**What to work on**
In the listing that follows, count the lines that include "star", and answer with the total alone.

▼

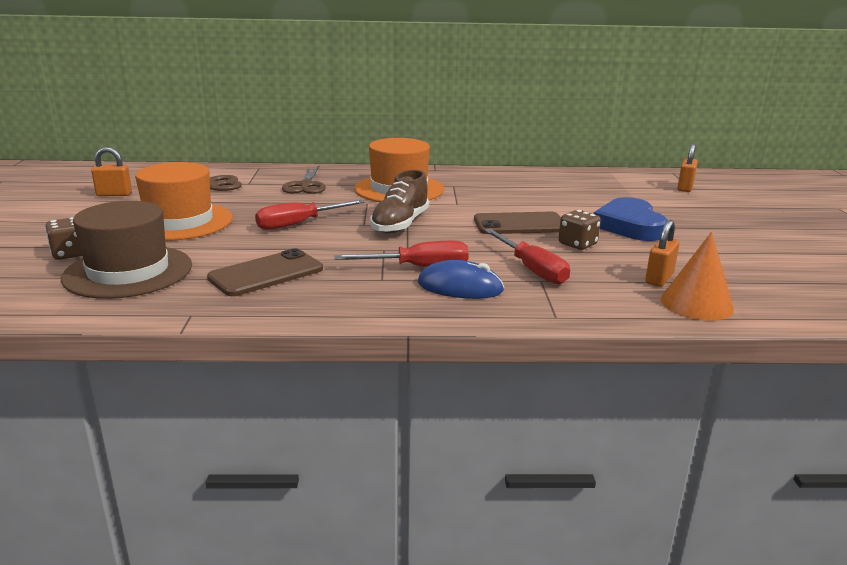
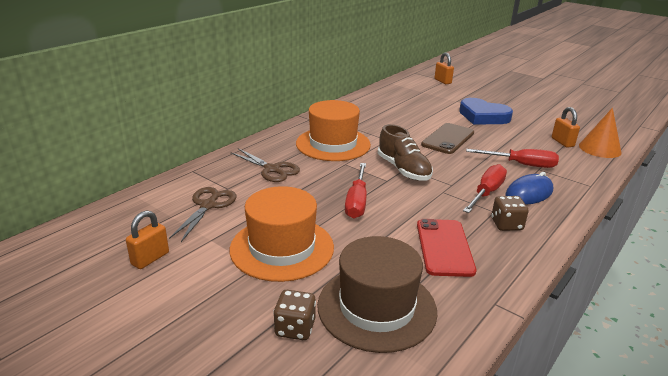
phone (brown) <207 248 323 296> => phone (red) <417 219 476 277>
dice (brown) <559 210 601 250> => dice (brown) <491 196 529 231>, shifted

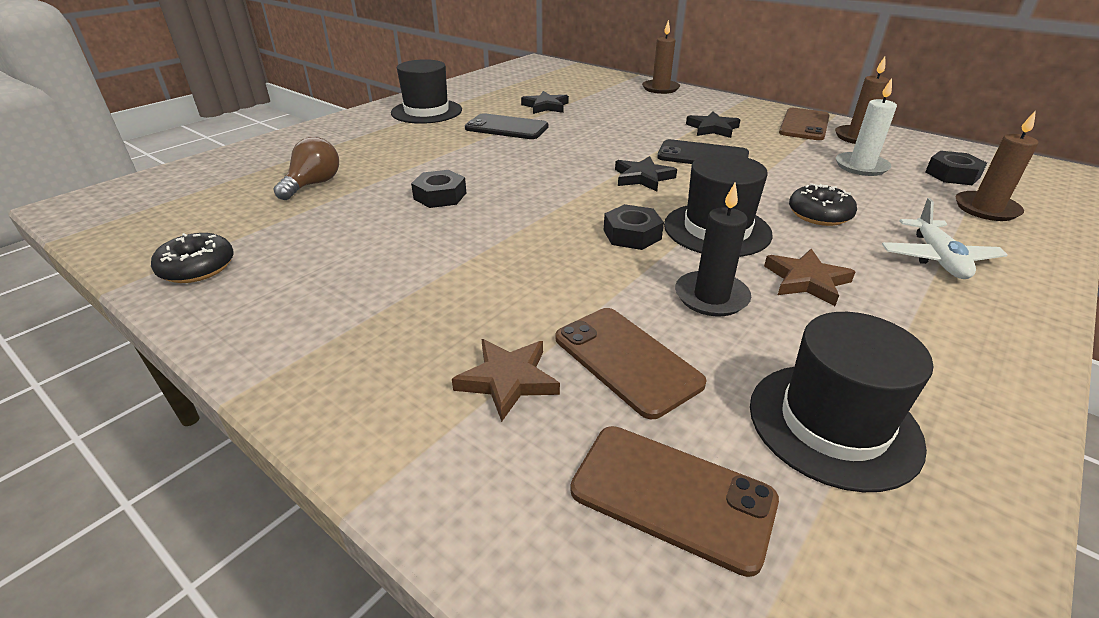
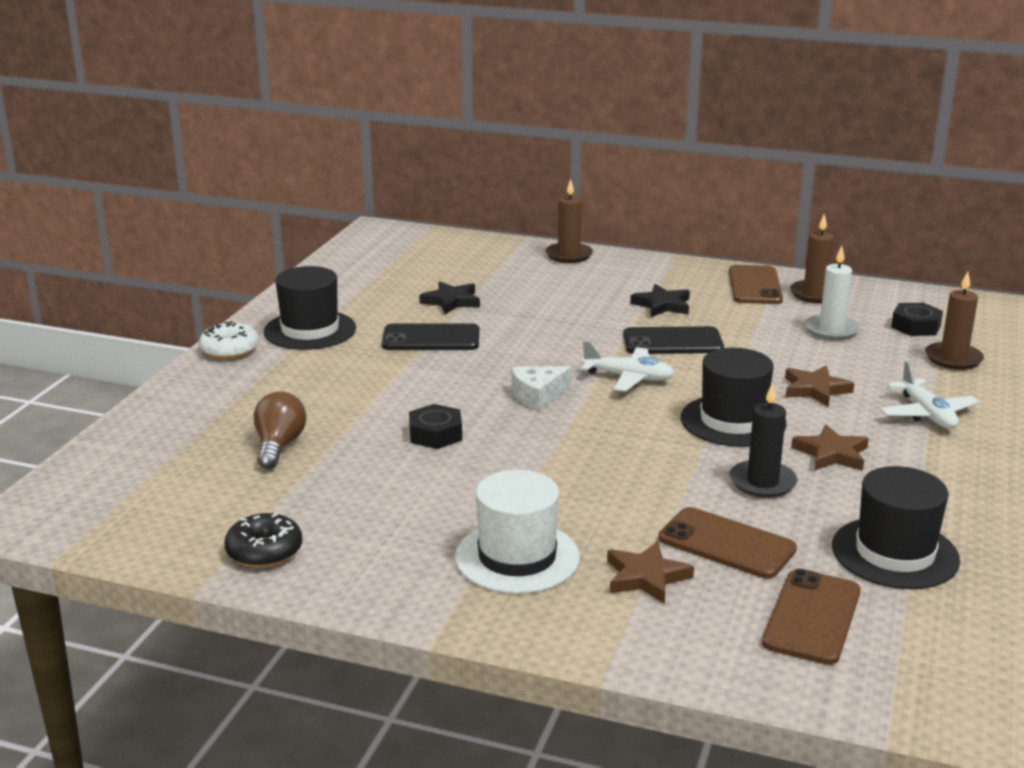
nothing => donut (white) <199 321 259 359>
nothing => hat (white) <455 470 580 594>
nothing => cheese (white) <512 366 571 411>
star (black) <615 156 677 191> => plane (white) <581 341 675 392>
phone (brown) <570 426 779 577> => phone (brown) <762 569 861 665>, 75 degrees counterclockwise
donut (black) <789 183 857 226> => star (brown) <785 366 854 407>
nut (black) <604 204 664 250> => nothing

▲

**Result**
2